Only the lines from the start of the entries through the line with "(294, 164) = (513, 434): orange" should be returned, each exactly as it stands, and no pictures.

Object matching data:
------------------------------------------------

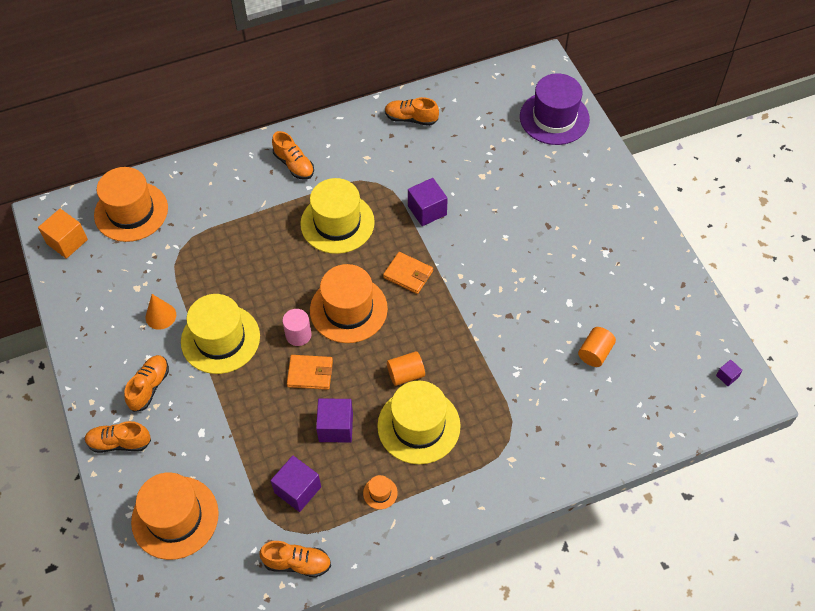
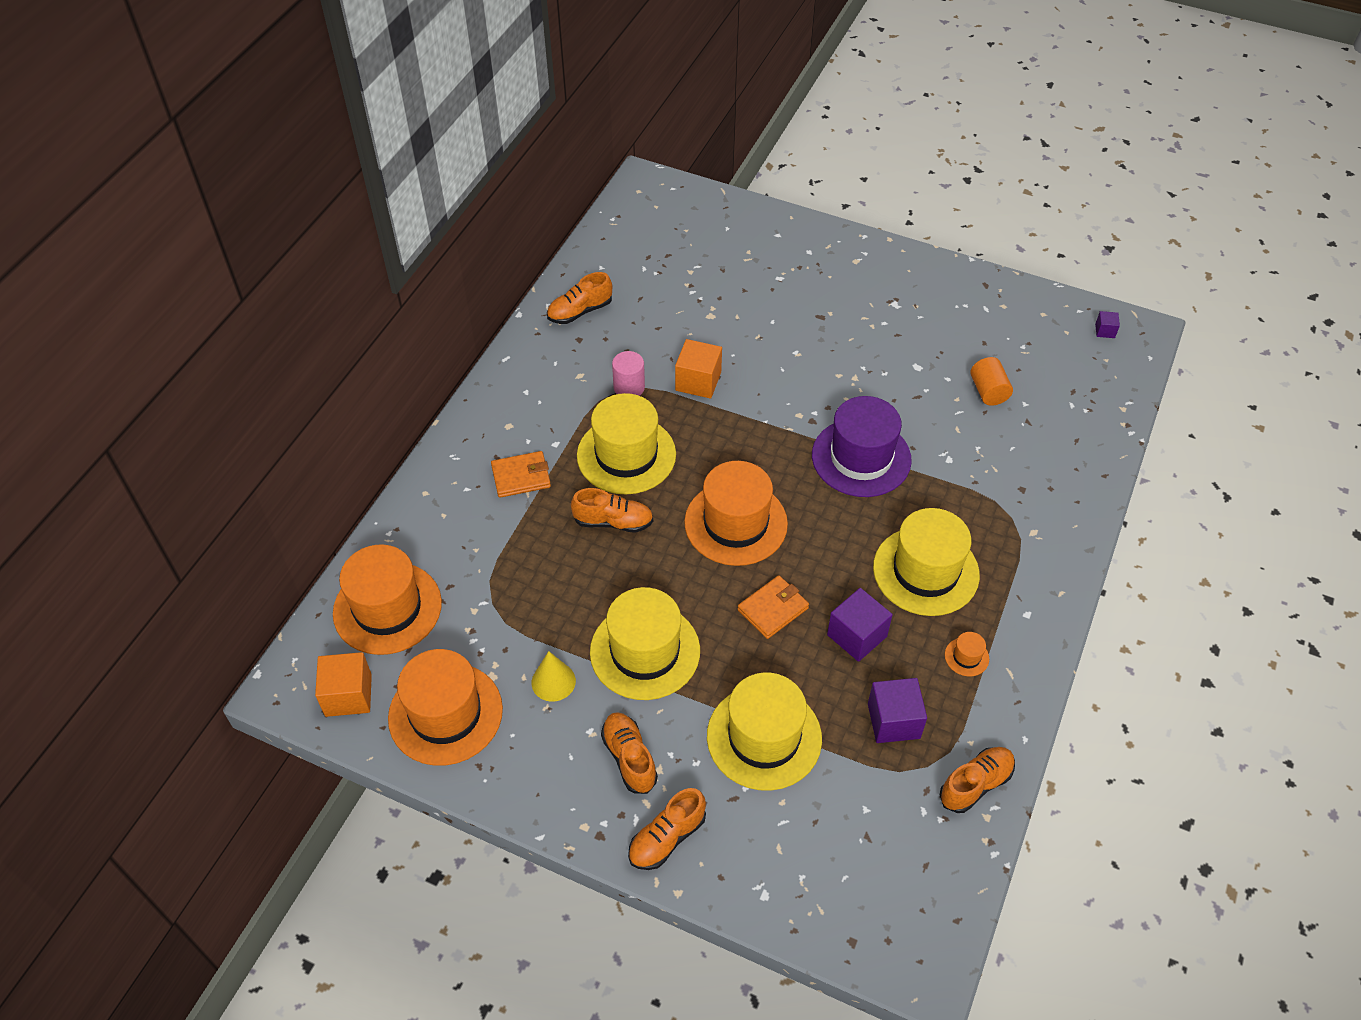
camera: 45 degrees left, 5 degrees down
(160, 316) = (553, 681): orange cone -> yellow cone
(175, 517) = (813, 854): orange hat -> orange hat (445, 713)
(223, 436) = (764, 737): none -> yellow hat
(294, 164) = (513, 434): orange shoe -> orange shoe (613, 522)
(298, 335) = (717, 584): pink cylinder -> pink cylinder (629, 387)
(406, 374) = (859, 537): orange cylinder -> none
(408, 274) = (751, 449): orange wallet -> orange wallet (521, 476)
(427, 210) = (698, 381): purple cube -> orange cube
(554, 118) = (713, 223): purple hat -> purple hat (861, 457)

------------------------------------------------

* **OUTPUT BELOW**:
camera: 45 degrees left, 5 degrees down
(160, 316) = (553, 681): orange cone -> yellow cone
(175, 517) = (813, 854): orange hat -> orange hat (445, 713)
(223, 436) = (764, 737): none -> yellow hat
(294, 164) = (513, 434): orange shoe -> orange shoe (613, 522)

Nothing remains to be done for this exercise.